Work task: All records should be reproduced verbatim.

Records provided:
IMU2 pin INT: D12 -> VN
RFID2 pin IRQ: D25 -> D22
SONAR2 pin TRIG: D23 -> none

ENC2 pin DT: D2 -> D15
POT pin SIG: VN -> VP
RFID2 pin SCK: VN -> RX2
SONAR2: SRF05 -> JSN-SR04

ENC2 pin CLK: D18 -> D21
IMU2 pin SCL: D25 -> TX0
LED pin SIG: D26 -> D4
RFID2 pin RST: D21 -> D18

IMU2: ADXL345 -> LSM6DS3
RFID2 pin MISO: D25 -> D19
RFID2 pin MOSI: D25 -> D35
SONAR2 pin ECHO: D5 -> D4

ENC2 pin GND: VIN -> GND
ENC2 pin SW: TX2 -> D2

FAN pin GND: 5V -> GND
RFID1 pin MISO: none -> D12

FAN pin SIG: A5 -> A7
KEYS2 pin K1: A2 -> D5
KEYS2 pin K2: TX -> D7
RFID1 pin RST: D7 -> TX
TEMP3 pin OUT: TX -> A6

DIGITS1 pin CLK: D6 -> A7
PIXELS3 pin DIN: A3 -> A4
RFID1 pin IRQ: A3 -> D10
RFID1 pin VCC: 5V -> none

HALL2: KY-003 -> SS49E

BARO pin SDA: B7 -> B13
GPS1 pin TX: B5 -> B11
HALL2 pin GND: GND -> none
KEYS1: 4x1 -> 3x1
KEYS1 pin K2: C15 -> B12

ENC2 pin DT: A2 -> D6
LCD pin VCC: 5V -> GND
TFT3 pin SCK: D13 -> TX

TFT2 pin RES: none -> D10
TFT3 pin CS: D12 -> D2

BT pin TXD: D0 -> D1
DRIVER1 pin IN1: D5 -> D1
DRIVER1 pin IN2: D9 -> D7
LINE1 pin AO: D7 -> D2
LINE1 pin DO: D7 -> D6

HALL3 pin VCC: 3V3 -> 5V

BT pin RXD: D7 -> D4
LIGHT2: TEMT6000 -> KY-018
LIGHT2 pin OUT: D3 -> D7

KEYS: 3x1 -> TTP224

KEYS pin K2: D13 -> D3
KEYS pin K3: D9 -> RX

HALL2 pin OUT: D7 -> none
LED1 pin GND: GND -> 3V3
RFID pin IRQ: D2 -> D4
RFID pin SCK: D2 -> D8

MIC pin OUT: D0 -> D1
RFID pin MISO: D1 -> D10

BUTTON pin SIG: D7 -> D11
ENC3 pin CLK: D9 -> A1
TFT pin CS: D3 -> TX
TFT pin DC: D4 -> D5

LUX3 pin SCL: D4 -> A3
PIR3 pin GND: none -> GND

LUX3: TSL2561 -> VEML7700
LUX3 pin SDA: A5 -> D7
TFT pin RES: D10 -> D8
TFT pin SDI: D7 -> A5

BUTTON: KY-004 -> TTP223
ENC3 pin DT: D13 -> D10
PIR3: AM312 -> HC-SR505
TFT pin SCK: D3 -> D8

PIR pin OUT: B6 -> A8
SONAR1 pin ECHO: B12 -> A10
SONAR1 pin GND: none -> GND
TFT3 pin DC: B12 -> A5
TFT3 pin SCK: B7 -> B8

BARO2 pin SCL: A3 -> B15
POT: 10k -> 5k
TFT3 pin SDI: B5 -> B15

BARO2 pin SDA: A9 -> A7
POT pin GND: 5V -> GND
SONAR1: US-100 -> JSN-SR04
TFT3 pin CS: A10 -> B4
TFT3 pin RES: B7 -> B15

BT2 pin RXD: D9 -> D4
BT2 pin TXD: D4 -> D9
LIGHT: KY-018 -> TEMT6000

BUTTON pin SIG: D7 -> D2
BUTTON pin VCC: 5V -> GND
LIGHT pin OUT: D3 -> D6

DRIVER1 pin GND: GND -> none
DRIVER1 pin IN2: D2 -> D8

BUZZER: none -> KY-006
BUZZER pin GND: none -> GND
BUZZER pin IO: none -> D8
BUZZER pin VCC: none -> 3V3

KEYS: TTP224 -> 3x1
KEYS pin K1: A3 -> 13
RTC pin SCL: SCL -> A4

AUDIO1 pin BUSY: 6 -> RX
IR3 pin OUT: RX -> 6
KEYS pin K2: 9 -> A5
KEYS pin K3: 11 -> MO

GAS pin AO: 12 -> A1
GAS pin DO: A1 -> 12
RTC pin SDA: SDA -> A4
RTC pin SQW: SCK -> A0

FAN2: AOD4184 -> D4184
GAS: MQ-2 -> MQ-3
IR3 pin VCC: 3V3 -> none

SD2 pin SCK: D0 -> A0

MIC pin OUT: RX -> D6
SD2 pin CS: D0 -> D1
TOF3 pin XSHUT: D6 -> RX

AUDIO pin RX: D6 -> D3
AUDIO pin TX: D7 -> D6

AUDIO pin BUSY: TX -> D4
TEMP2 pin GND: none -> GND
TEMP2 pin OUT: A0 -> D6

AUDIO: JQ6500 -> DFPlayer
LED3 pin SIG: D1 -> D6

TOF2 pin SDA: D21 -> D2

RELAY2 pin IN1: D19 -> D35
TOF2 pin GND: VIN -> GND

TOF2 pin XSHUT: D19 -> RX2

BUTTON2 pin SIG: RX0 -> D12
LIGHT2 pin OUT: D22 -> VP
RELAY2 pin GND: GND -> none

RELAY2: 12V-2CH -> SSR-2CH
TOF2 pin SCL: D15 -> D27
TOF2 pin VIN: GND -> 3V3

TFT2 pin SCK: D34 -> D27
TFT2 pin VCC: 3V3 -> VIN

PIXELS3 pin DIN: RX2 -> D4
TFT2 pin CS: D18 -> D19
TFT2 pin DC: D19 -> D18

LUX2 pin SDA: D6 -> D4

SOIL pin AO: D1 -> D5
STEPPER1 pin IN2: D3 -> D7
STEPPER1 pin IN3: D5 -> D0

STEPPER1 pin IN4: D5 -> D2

Answer to this problem:
IMU2 pin INT: D12 -> VN
RFID2 pin IRQ: D25 -> D22
SONAR2 pin TRIG: D23 -> none

ENC2 pin DT: D2 -> D15
POT pin SIG: VN -> VP
RFID2 pin SCK: VN -> RX2
SONAR2: SRF05 -> JSN-SR04

ENC2 pin CLK: D18 -> D21
IMU2 pin SCL: D25 -> TX0
LED pin SIG: D26 -> D4
RFID2 pin RST: D21 -> D18

IMU2: ADXL345 -> LSM6DS3
RFID2 pin MISO: D25 -> D19
RFID2 pin MOSI: D25 -> D35
SONAR2 pin ECHO: D5 -> D4

ENC2 pin GND: VIN -> GND
ENC2 pin SW: TX2 -> D2

FAN pin GND: 5V -> GND
RFID1 pin MISO: none -> D12

FAN pin SIG: A5 -> A7
KEYS2 pin K1: A2 -> D5
KEYS2 pin K2: TX -> D7
RFID1 pin RST: D7 -> TX
TEMP3 pin OUT: TX -> A6

DIGITS1 pin CLK: D6 -> A7
PIXELS3 pin DIN: A3 -> A4
RFID1 pin IRQ: A3 -> D10
RFID1 pin VCC: 5V -> none

HALL2: KY-003 -> SS49E

BARO pin SDA: B7 -> B13
GPS1 pin TX: B5 -> B11
HALL2 pin GND: GND -> none
KEYS1: 4x1 -> 3x1
KEYS1 pin K2: C15 -> B12

ENC2 pin DT: A2 -> D6
LCD pin VCC: 5V -> GND
TFT3 pin SCK: D13 -> TX

TFT2 pin RES: none -> D10
TFT3 pin CS: D12 -> D2

BT pin TXD: D0 -> D1
DRIVER1 pin IN1: D5 -> D1
DRIVER1 pin IN2: D9 -> D7
LINE1 pin AO: D7 -> D2
LINE1 pin DO: D7 -> D6

HALL3 pin VCC: 3V3 -> 5V

BT pin RXD: D7 -> D4
LIGHT2: TEMT6000 -> KY-018
LIGHT2 pin OUT: D3 -> D7

KEYS: 3x1 -> TTP224

KEYS pin K2: D13 -> D3
KEYS pin K3: D9 -> RX

HALL2 pin OUT: D7 -> none
LED1 pin GND: GND -> 3V3
RFID pin IRQ: D2 -> D4
RFID pin SCK: D2 -> D8

MIC pin OUT: D0 -> D1
RFID pin MISO: D1 -> D10

BUTTON pin SIG: D7 -> D11
ENC3 pin CLK: D9 -> A1
TFT pin CS: D3 -> TX
TFT pin DC: D4 -> D5

LUX3 pin SCL: D4 -> A3
PIR3 pin GND: none -> GND

LUX3: TSL2561 -> VEML7700
LUX3 pin SDA: A5 -> D7
TFT pin RES: D10 -> D8
TFT pin SDI: D7 -> A5

BUTTON: KY-004 -> TTP223
ENC3 pin DT: D13 -> D10
PIR3: AM312 -> HC-SR505
TFT pin SCK: D3 -> D8

PIR pin OUT: B6 -> A8
SONAR1 pin ECHO: B12 -> A10
SONAR1 pin GND: none -> GND
TFT3 pin DC: B12 -> A5
TFT3 pin SCK: B7 -> B8

BARO2 pin SCL: A3 -> B15
POT: 10k -> 5k
TFT3 pin SDI: B5 -> B15

BARO2 pin SDA: A9 -> A7
POT pin GND: 5V -> GND
SONAR1: US-100 -> JSN-SR04
TFT3 pin CS: A10 -> B4
TFT3 pin RES: B7 -> B15

BT2 pin RXD: D9 -> D4
BT2 pin TXD: D4 -> D9
LIGHT: KY-018 -> TEMT6000

BUTTON pin SIG: D7 -> D2
BUTTON pin VCC: 5V -> GND
LIGHT pin OUT: D3 -> D6

DRIVER1 pin GND: GND -> none
DRIVER1 pin IN2: D2 -> D8

BUZZER: none -> KY-006
BUZZER pin GND: none -> GND
BUZZER pin IO: none -> D8
BUZZER pin VCC: none -> 3V3

KEYS: TTP224 -> 3x1
KEYS pin K1: A3 -> 13
RTC pin SCL: SCL -> A4

AUDIO1 pin BUSY: 6 -> RX
IR3 pin OUT: RX -> 6
KEYS pin K2: 9 -> A5
KEYS pin K3: 11 -> MO

GAS pin AO: 12 -> A1
GAS pin DO: A1 -> 12
RTC pin SDA: SDA -> A4
RTC pin SQW: SCK -> A0

FAN2: AOD4184 -> D4184
GAS: MQ-2 -> MQ-3
IR3 pin VCC: 3V3 -> none

SD2 pin SCK: D0 -> A0

MIC pin OUT: RX -> D6
SD2 pin CS: D0 -> D1
TOF3 pin XSHUT: D6 -> RX

AUDIO pin RX: D6 -> D3
AUDIO pin TX: D7 -> D6

AUDIO pin BUSY: TX -> D4
TEMP2 pin GND: none -> GND
TEMP2 pin OUT: A0 -> D6

AUDIO: JQ6500 -> DFPlayer
LED3 pin SIG: D1 -> D6

TOF2 pin SDA: D21 -> D2

RELAY2 pin IN1: D19 -> D35
TOF2 pin GND: VIN -> GND

TOF2 pin XSHUT: D19 -> RX2

BUTTON2 pin SIG: RX0 -> D12
LIGHT2 pin OUT: D22 -> VP
RELAY2 pin GND: GND -> none

RELAY2: 12V-2CH -> SSR-2CH
TOF2 pin SCL: D15 -> D27
TOF2 pin VIN: GND -> 3V3

TFT2 pin SCK: D34 -> D27
TFT2 pin VCC: 3V3 -> VIN

PIXELS3 pin DIN: RX2 -> D4
TFT2 pin CS: D18 -> D19
TFT2 pin DC: D19 -> D18

LUX2 pin SDA: D6 -> D4

SOIL pin AO: D1 -> D5
STEPPER1 pin IN2: D3 -> D7
STEPPER1 pin IN3: D5 -> D0

STEPPER1 pin IN4: D5 -> D2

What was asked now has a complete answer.